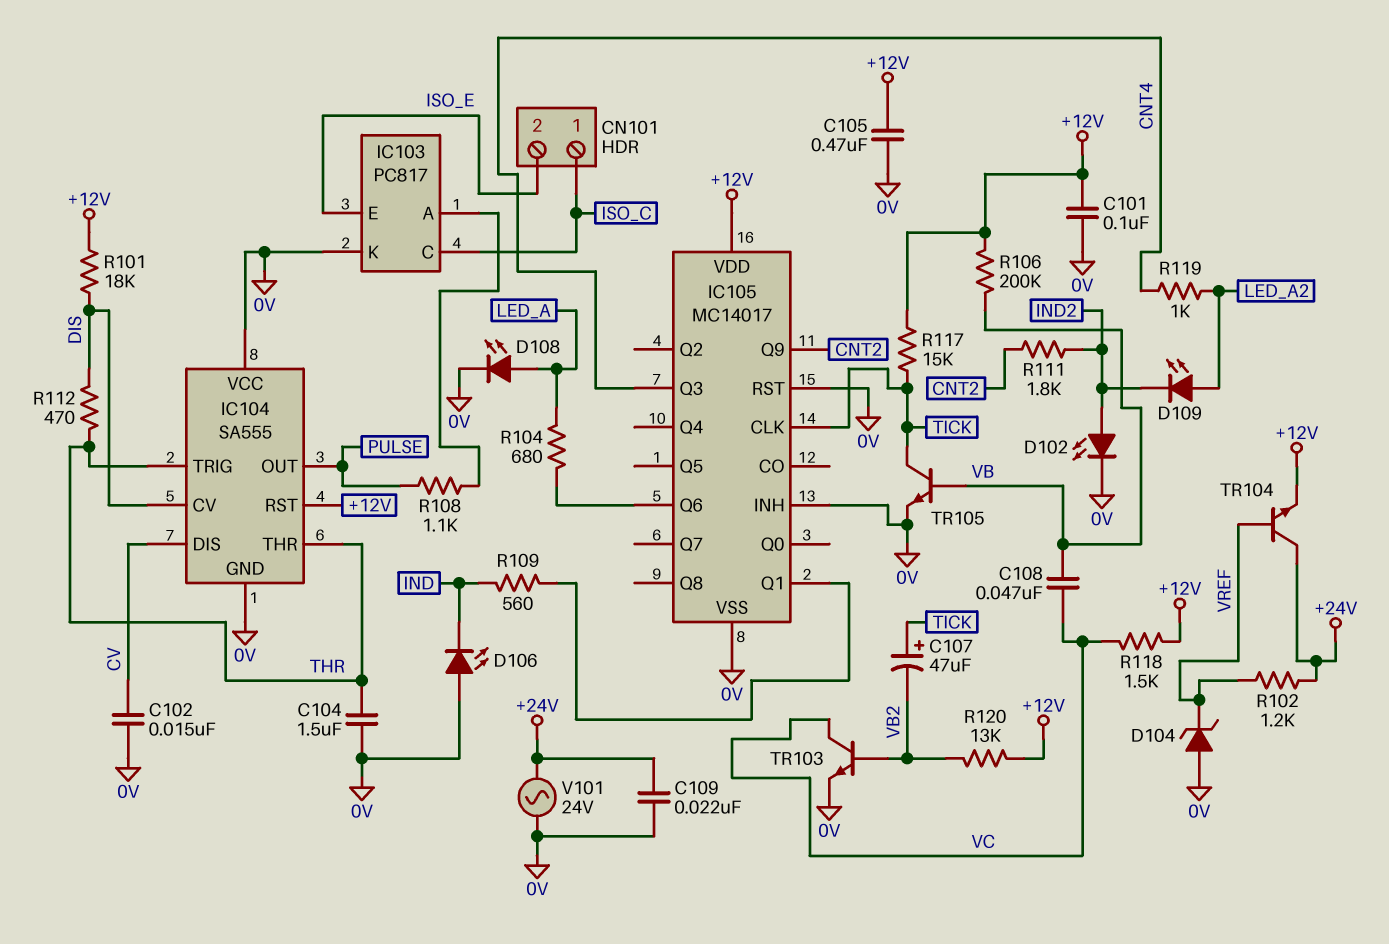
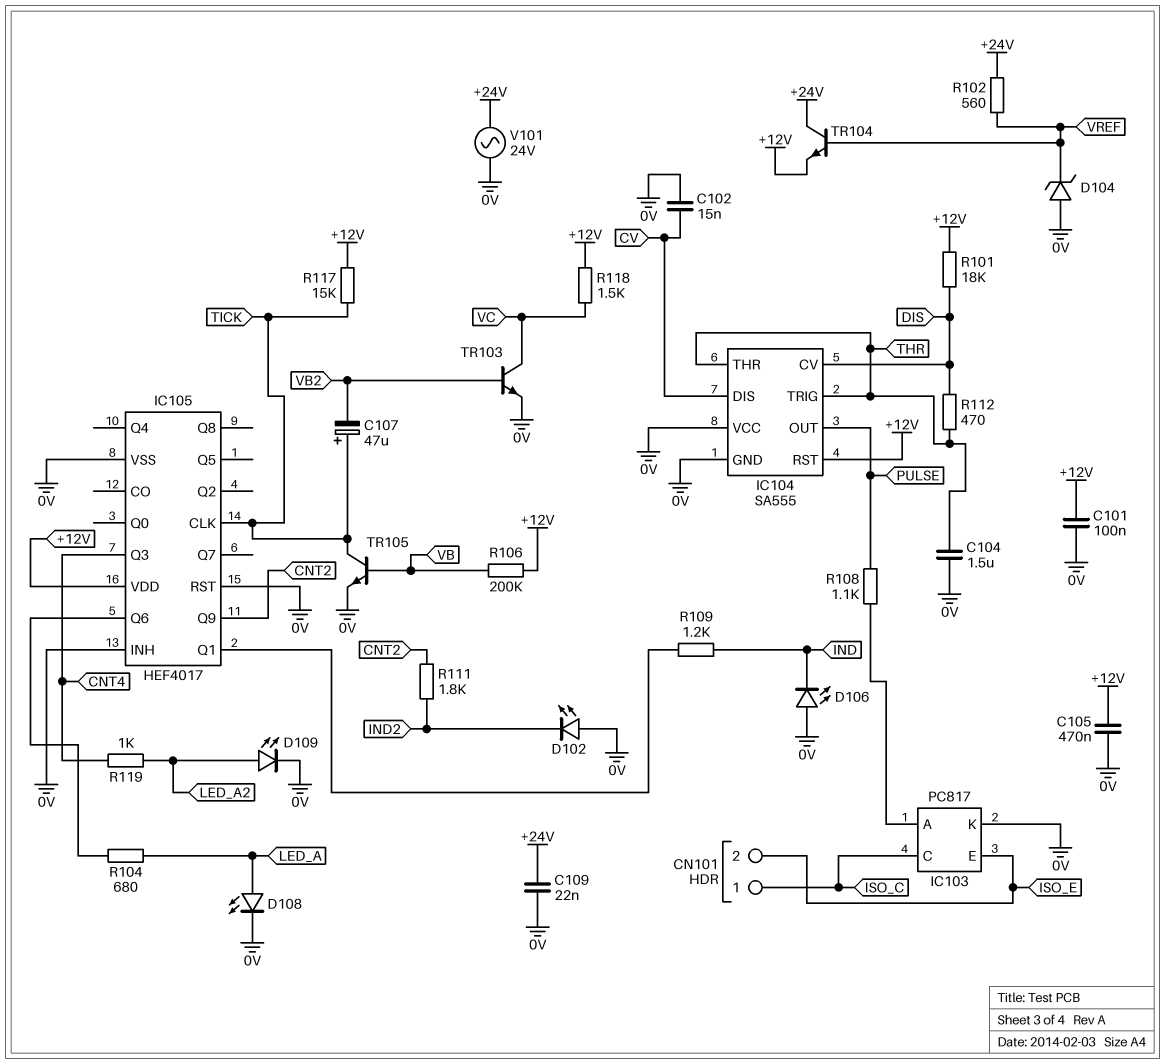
C108: 47nF (VB, VC) -> none
D102: LED (A IND2, K 0V) -> LED (A 0V, K IND2)
D109: LED (A LED_A2, K IND2) -> LED (A LED_A2, K 0V)
IC105: MC14017 -> HEF4017
R102: 1.2k (+24V, VREF) -> 560 (+24V, VREF)
R109: 560 (IC105/Q1, IND) -> 1.2k (IC105/Q1, IND)
R120: 13k (+12V, VB2) -> none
※
# WORK TO COMPLETE:
The line with "D102: LED (A" through the last line of the entries above: output exactly those lines and nothing else.

# EXERCISE RESPONSE:
D102: LED (A IND2, K 0V) -> LED (A 0V, K IND2)
D109: LED (A LED_A2, K IND2) -> LED (A LED_A2, K 0V)
IC105: MC14017 -> HEF4017
R102: 1.2k (+24V, VREF) -> 560 (+24V, VREF)
R109: 560 (IC105/Q1, IND) -> 1.2k (IC105/Q1, IND)
R120: 13k (+12V, VB2) -> none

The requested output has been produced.